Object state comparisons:
========================================
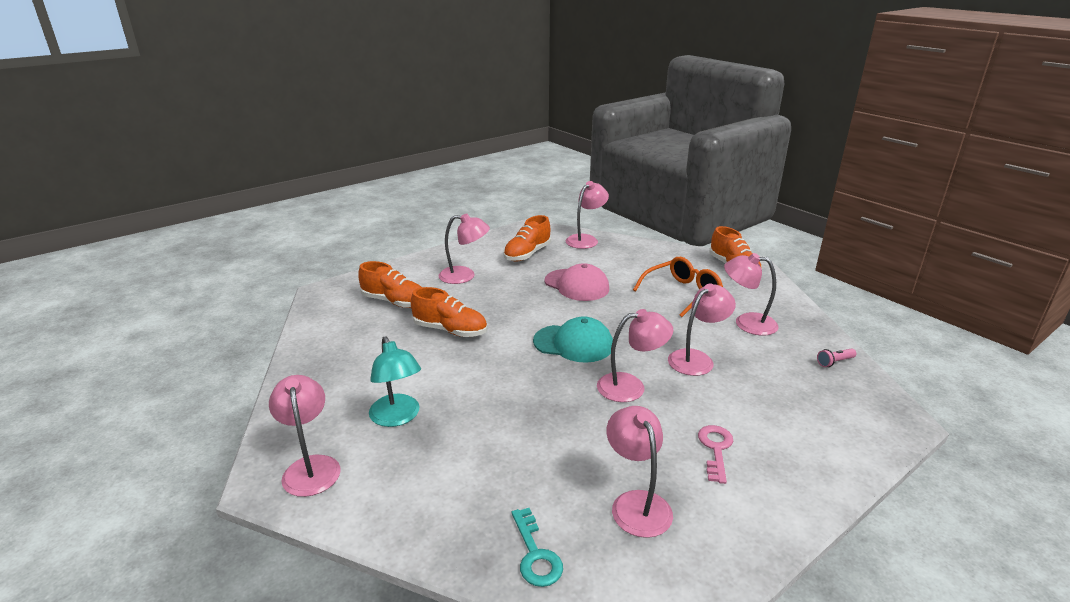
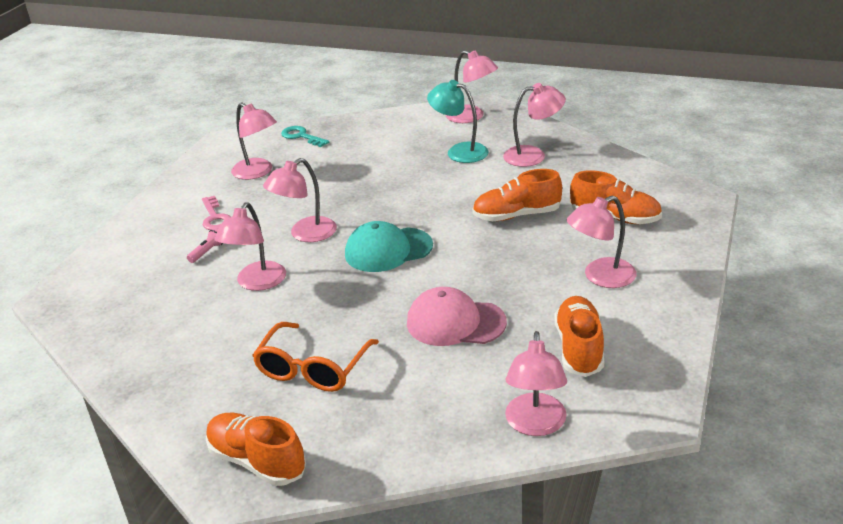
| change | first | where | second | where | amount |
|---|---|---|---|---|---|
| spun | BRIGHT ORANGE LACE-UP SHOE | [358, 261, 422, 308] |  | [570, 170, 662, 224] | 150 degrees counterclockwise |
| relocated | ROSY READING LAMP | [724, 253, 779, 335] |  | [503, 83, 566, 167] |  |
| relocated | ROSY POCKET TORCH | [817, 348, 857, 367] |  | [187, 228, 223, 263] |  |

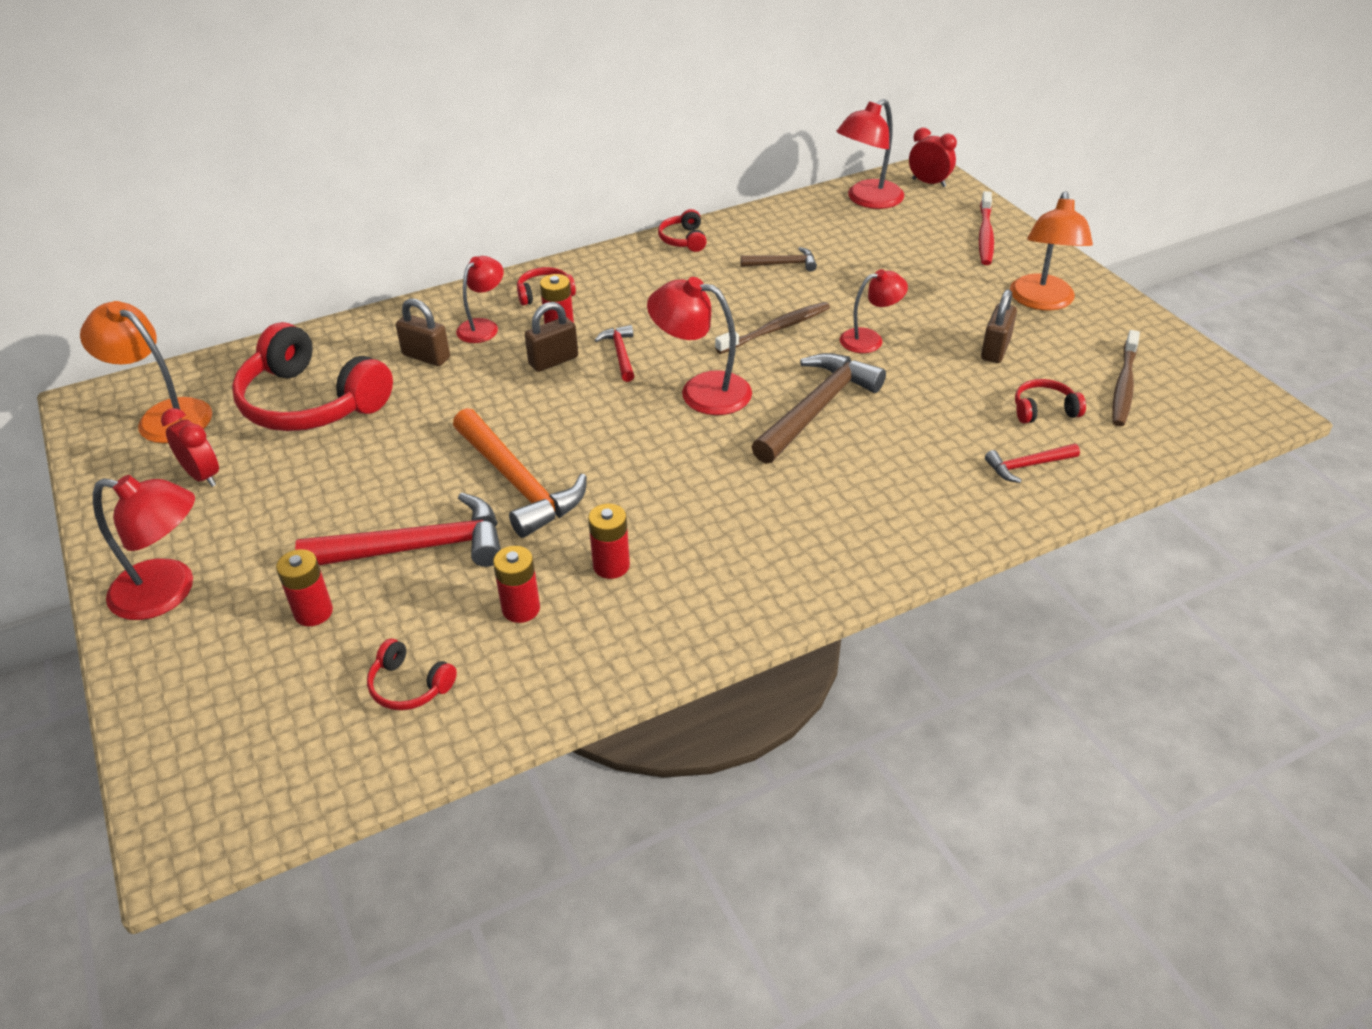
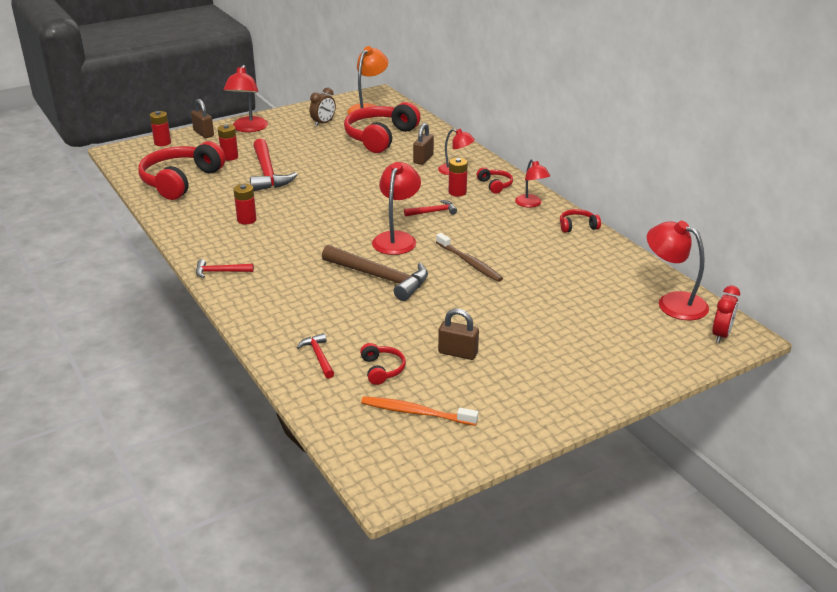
| change | first | where | second | where | amount |
|---|---|---|---|---|---|
| colour | CRIMSON BEDSIDE CLOCK | [161, 408, 219, 487] | RUSSET BEDSIDE CLOCK | [310, 88, 336, 126] |  |
| size | CRIMSON HEADSET | [367, 639, 457, 710] |  | [138, 141, 225, 200] | x2.27 |
| missing | BRIGHT ORANGE CARPENTER'S HAMMER | [453, 408, 587, 538] |  |  |  |
| relocated | CRIMSON BATTERY | [493, 546, 540, 623] |  | [150, 111, 171, 146] |  |
| relocated | RUSSET LOCK | [525, 302, 578, 372] |  | [191, 99, 214, 138] |  |
| missing | RUSSET CARPENTER'S HAMMER | [740, 247, 817, 271] |  |  |  |
| relocated | CRIMSON READING LAMP | [840, 269, 908, 353] |  | [515, 159, 550, 208] |  |
| missing | CRIMSON TOOTH BRUSH | [979, 191, 994, 265] |  |  |  |
| missing | BRIGHT ORANGE READING LAMP | [1010, 192, 1093, 311] |  |  |  |
| colour | RUSSET TOOTH BRUSH | [1112, 330, 1140, 426] | BRIGHT ORANGE TOOTH BRUSH | [361, 396, 478, 426] |  |
| appeared |  |  | CRIMSON CARPENTER'S HAMMER | [196, 259, 254, 278] |  |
========================================
# Your task:
Reproduce all the records verbatim, excluding images.

# Result for this task:
| change | first | where | second | where | amount |
|---|---|---|---|---|---|
| spun | BRIGHT ORANGE LACE-UP SHOE | [358, 261, 422, 308] |  | [570, 170, 662, 224] | 150 degrees counterclockwise |
| relocated | ROSY READING LAMP | [724, 253, 779, 335] |  | [503, 83, 566, 167] |  |
| relocated | ROSY POCKET TORCH | [817, 348, 857, 367] |  | [187, 228, 223, 263] |  |

| change | first | where | second | where | amount |
|---|---|---|---|---|---|
| colour | CRIMSON BEDSIDE CLOCK | [161, 408, 219, 487] | RUSSET BEDSIDE CLOCK | [310, 88, 336, 126] |  |
| size | CRIMSON HEADSET | [367, 639, 457, 710] |  | [138, 141, 225, 200] | x2.27 |
| missing | BRIGHT ORANGE CARPENTER'S HAMMER | [453, 408, 587, 538] |  |  |  |
| relocated | CRIMSON BATTERY | [493, 546, 540, 623] |  | [150, 111, 171, 146] |  |
| relocated | RUSSET LOCK | [525, 302, 578, 372] |  | [191, 99, 214, 138] |  |
| missing | RUSSET CARPENTER'S HAMMER | [740, 247, 817, 271] |  |  |  |
| relocated | CRIMSON READING LAMP | [840, 269, 908, 353] |  | [515, 159, 550, 208] |  |
| missing | CRIMSON TOOTH BRUSH | [979, 191, 994, 265] |  |  |  |
| missing | BRIGHT ORANGE READING LAMP | [1010, 192, 1093, 311] |  |  |  |
| colour | RUSSET TOOTH BRUSH | [1112, 330, 1140, 426] | BRIGHT ORANGE TOOTH BRUSH | [361, 396, 478, 426] |  |
| appeared |  |  | CRIMSON CARPENTER'S HAMMER | [196, 259, 254, 278] |  |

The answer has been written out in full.